EXERCISE AIM
Return every line below as is, leaving out the pictures.

SOURCE DATA
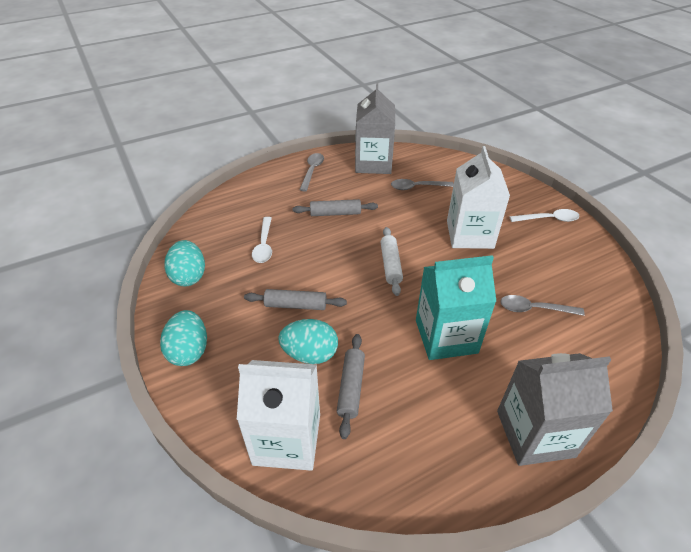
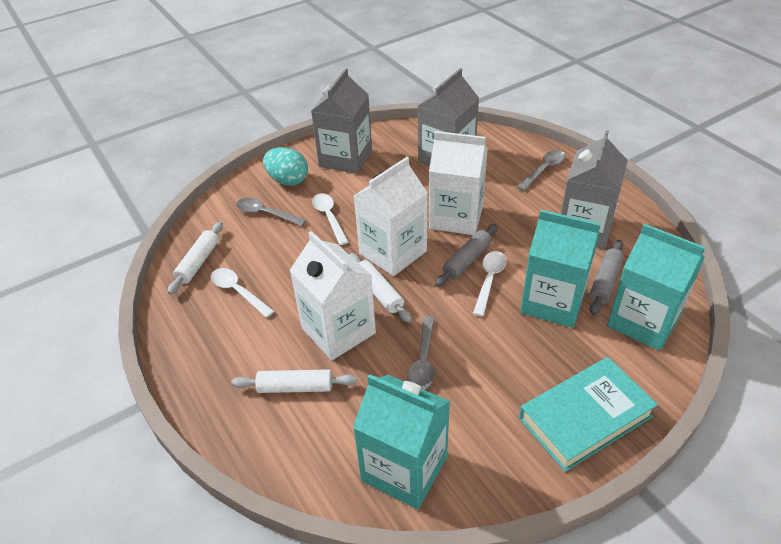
grey carton: 2 -> 3
grey rolling pin: 3 -> 2
turquoise book: 0 -> 1
turquoise carton: 1 -> 3
turquoise egg: 3 -> 1
white carton: 2 -> 3
white rolling pin: 1 -> 3
white spoon: 2 -> 3

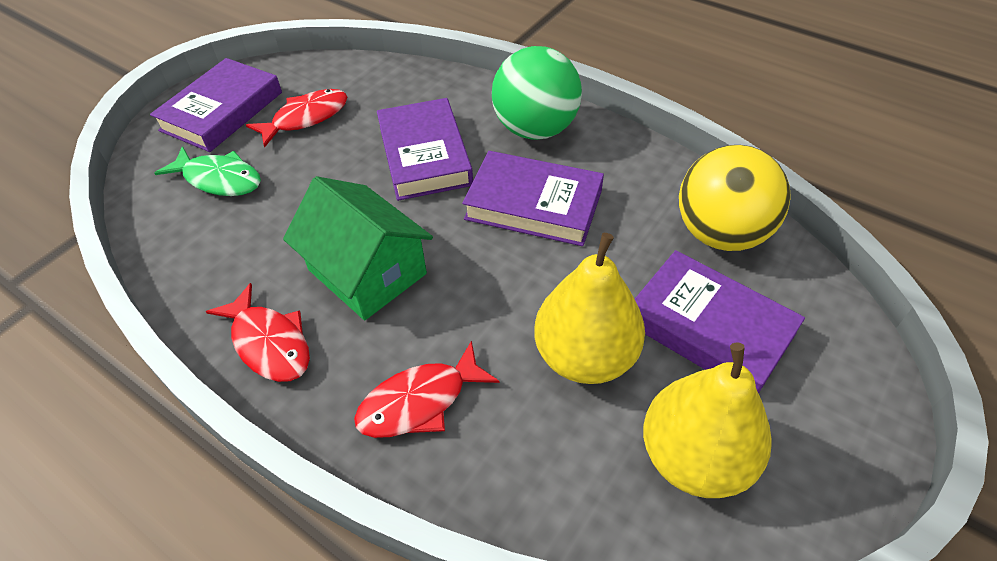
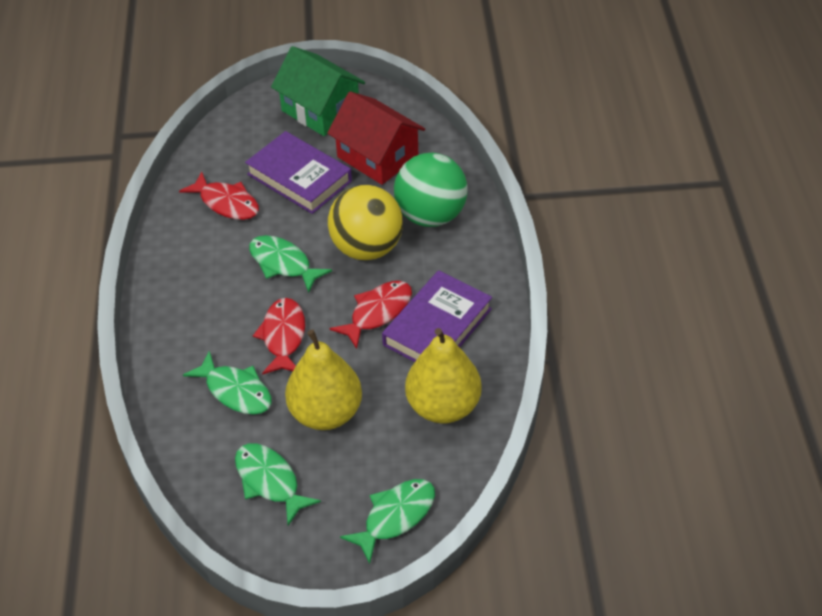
green fish: 1 -> 4
purple book: 4 -> 2
red house: 0 -> 1

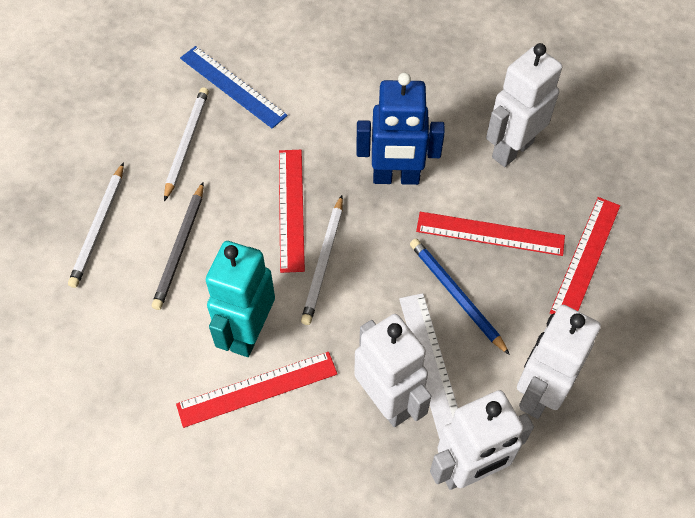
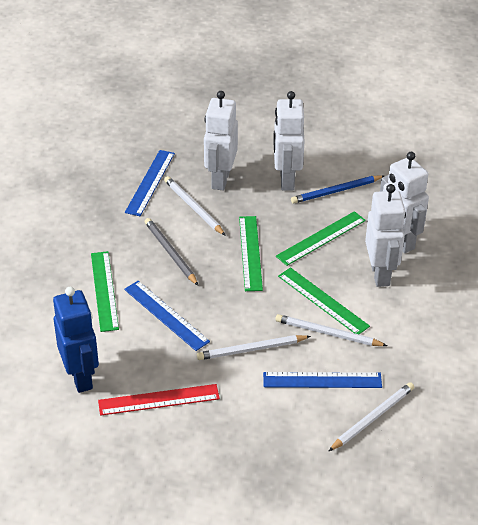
blue ruler: 1 -> 3
green ruler: 0 -> 4
red ruler: 4 -> 1
turquoise robot: 1 -> 0
white pencil: 3 -> 4
white ruler: 1 -> 0

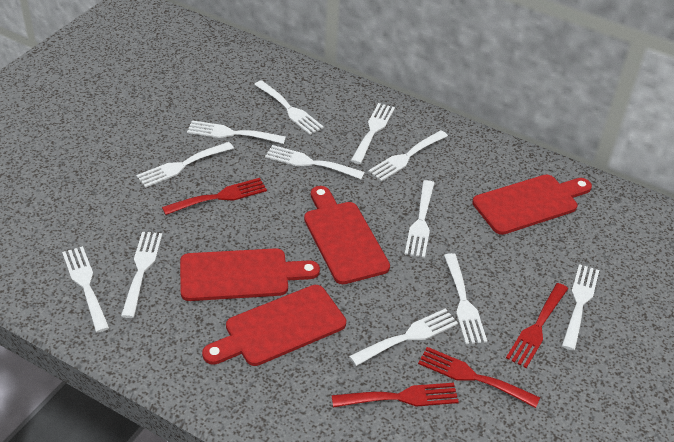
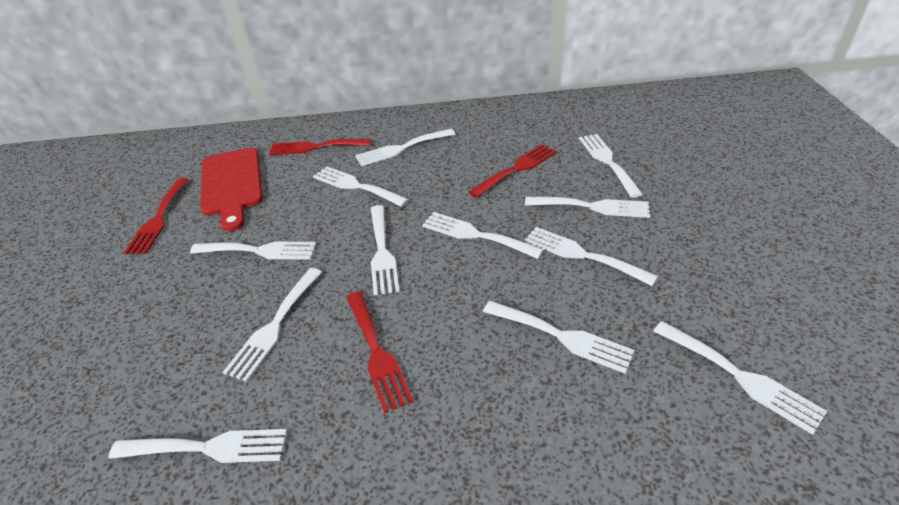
red cutting board: 4 -> 1

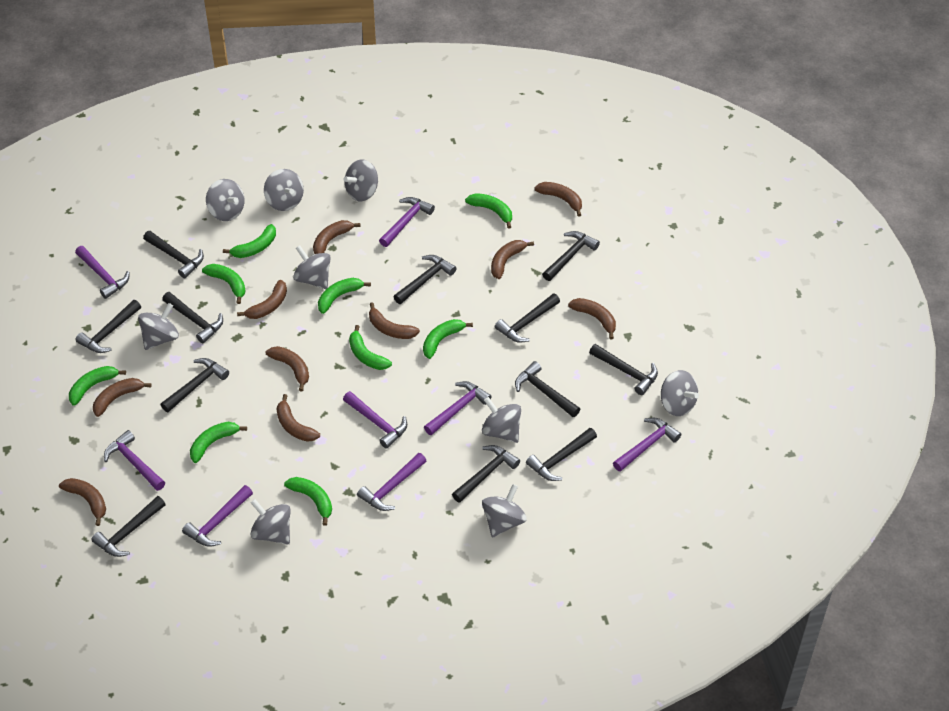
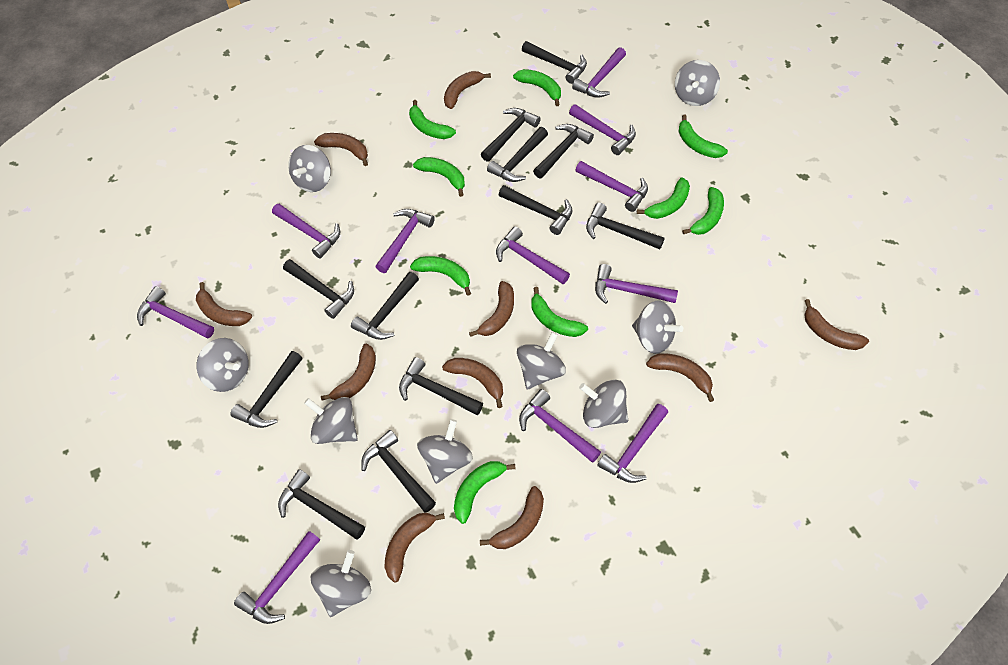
purple hammer: 8 -> 11

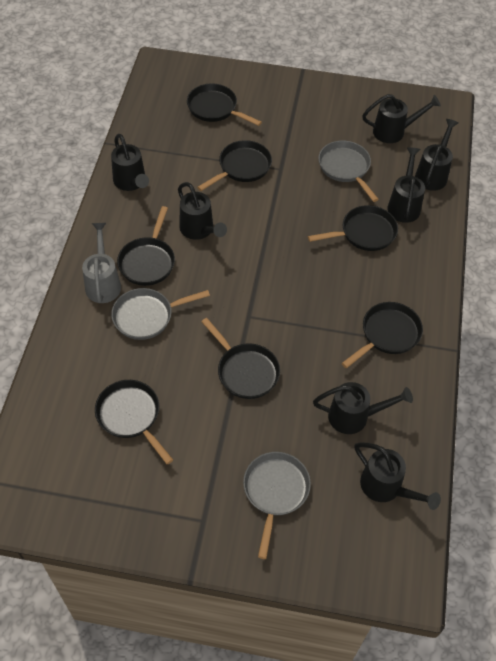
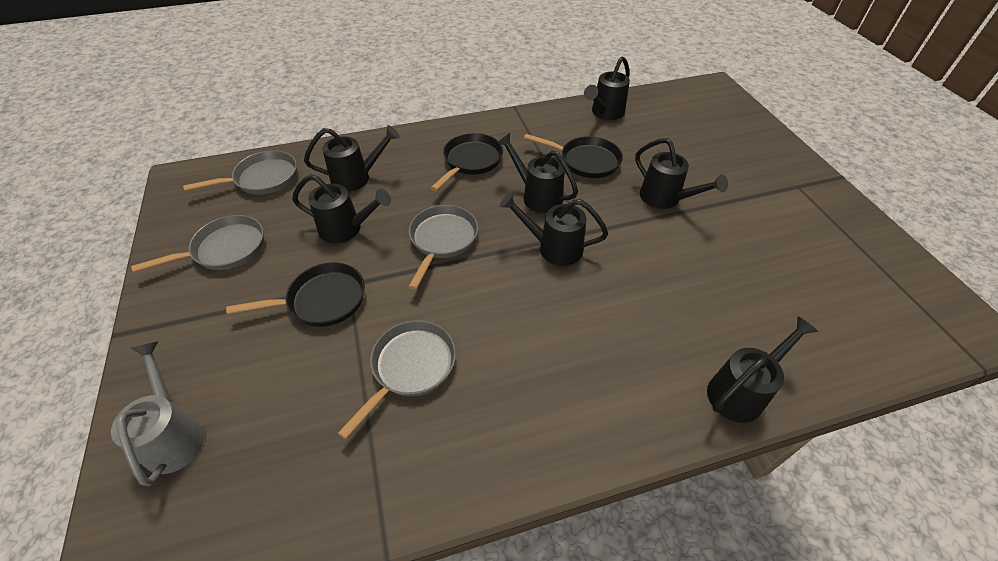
black pan: 7 -> 3
grey pan: 3 -> 4

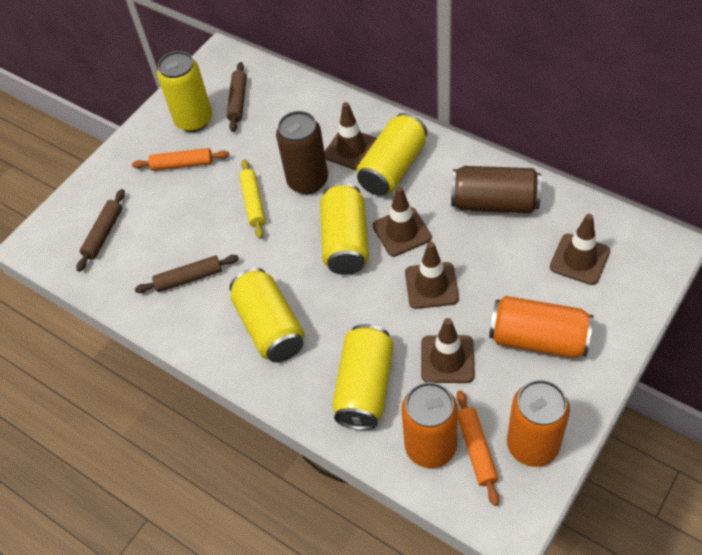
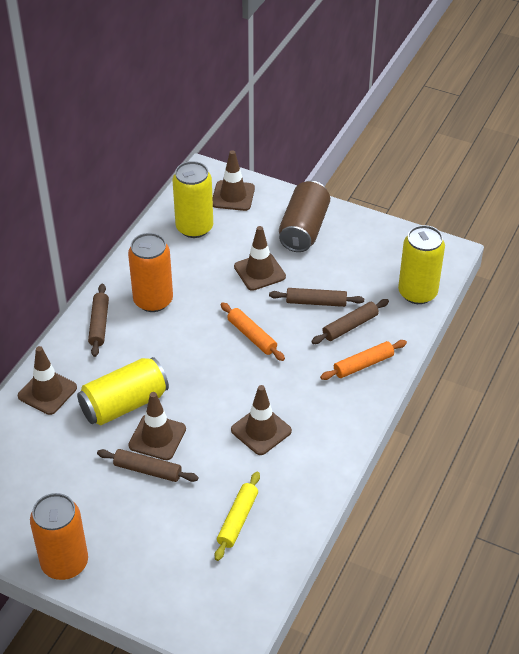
brown can: 2 -> 1
brown rolling pin: 3 -> 4
orange can: 3 -> 2
yellow can: 5 -> 3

REPLY TO THE EXERCISE
grey carton: 2 -> 3
grey rolling pin: 3 -> 2
turquoise book: 0 -> 1
turquoise carton: 1 -> 3
turquoise egg: 3 -> 1
white carton: 2 -> 3
white rolling pin: 1 -> 3
white spoon: 2 -> 3

green fish: 1 -> 4
purple book: 4 -> 2
red house: 0 -> 1

blue ruler: 1 -> 3
green ruler: 0 -> 4
red ruler: 4 -> 1
turquoise robot: 1 -> 0
white pencil: 3 -> 4
white ruler: 1 -> 0

red cutting board: 4 -> 1

purple hammer: 8 -> 11

black pan: 7 -> 3
grey pan: 3 -> 4

brown can: 2 -> 1
brown rolling pin: 3 -> 4
orange can: 3 -> 2
yellow can: 5 -> 3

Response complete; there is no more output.